Top of Provided data

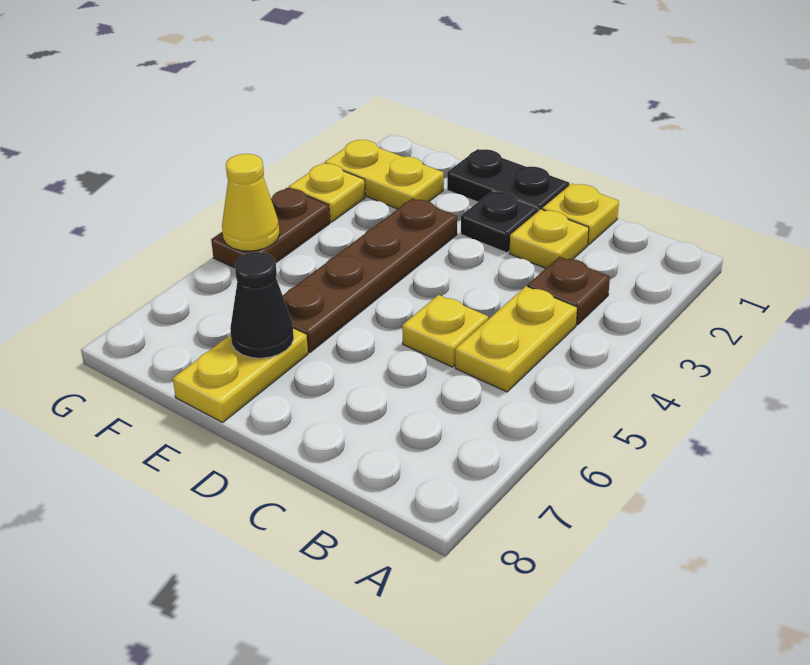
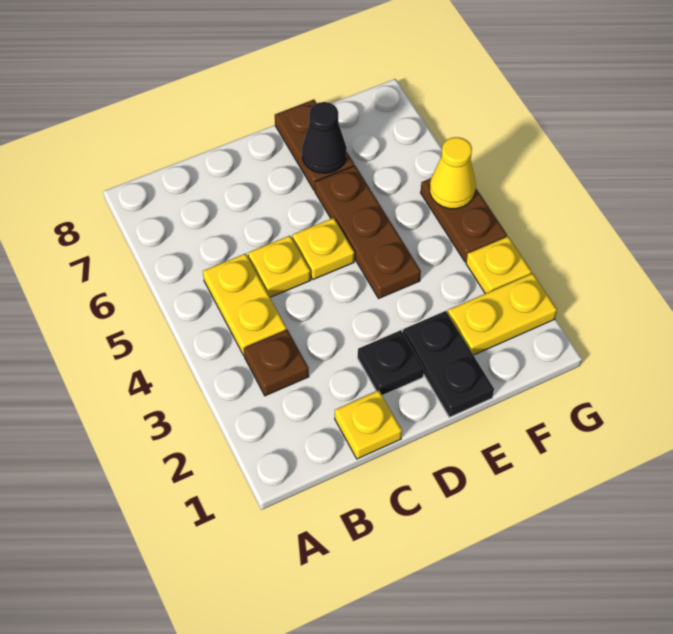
yellow plate C2 level 1 -> yellow plate D5 level 1
black plate D1:E1 level 1 -> black plate E1:E2 level 1
brown plate E3:E6 level 1 -> brown plate E4:E6 level 1
yellow plate E7:E8 level 1 -> brown plate E7:E8 level 1

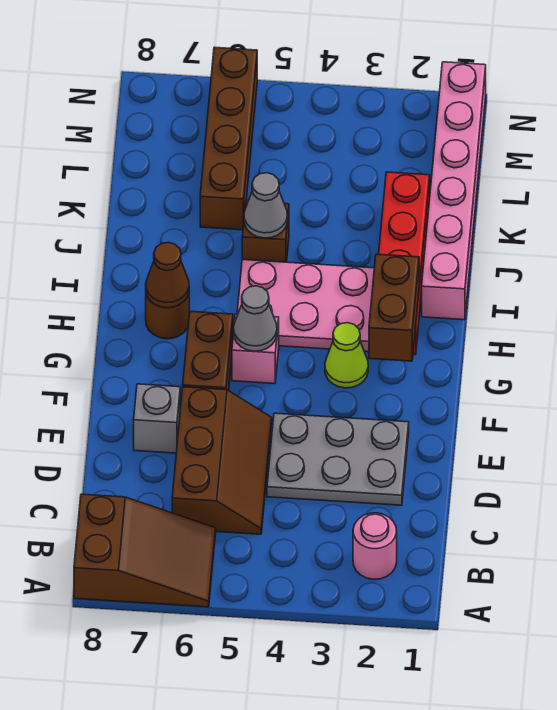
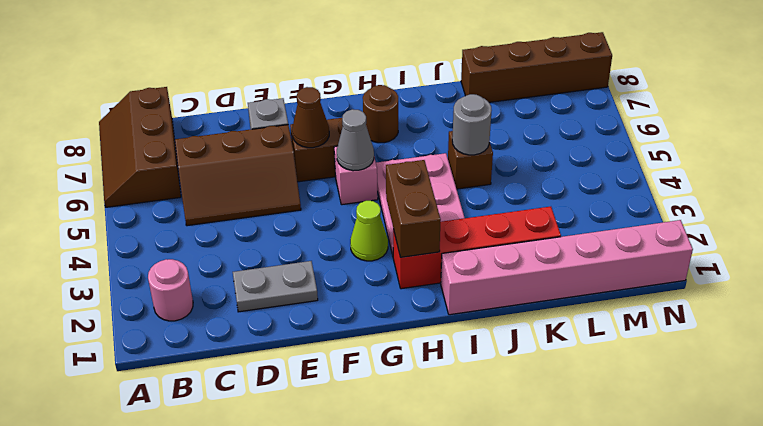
brown slope A6:B8 level 1 top 8 -> brown slope A6:B8 level 1 top B
grey plate D2:E4 level 1 -> grey plate D2:E2 level 1
brown brick G2:H2 level 2 -> brown brick H2:H3 level 2
brown cone H7 level 2 -> brown cone F6 level 2
grey cone J5 level 2 -> grey round brick J5 level 2
brown brick K6:N6 level 1 -> brown brick K8:N8 level 1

Bottom of Provided data

== What to work on ==
Look above for the line with "black plate D1:E1" and copy exactly from it through the line with "brown cone H7", both included. Omit the pictures.

== Reply to the exercise ==
black plate D1:E1 level 1 -> black plate E1:E2 level 1
brown plate E3:E6 level 1 -> brown plate E4:E6 level 1
yellow plate E7:E8 level 1 -> brown plate E7:E8 level 1

brown slope A6:B8 level 1 top 8 -> brown slope A6:B8 level 1 top B
grey plate D2:E4 level 1 -> grey plate D2:E2 level 1
brown brick G2:H2 level 2 -> brown brick H2:H3 level 2
brown cone H7 level 2 -> brown cone F6 level 2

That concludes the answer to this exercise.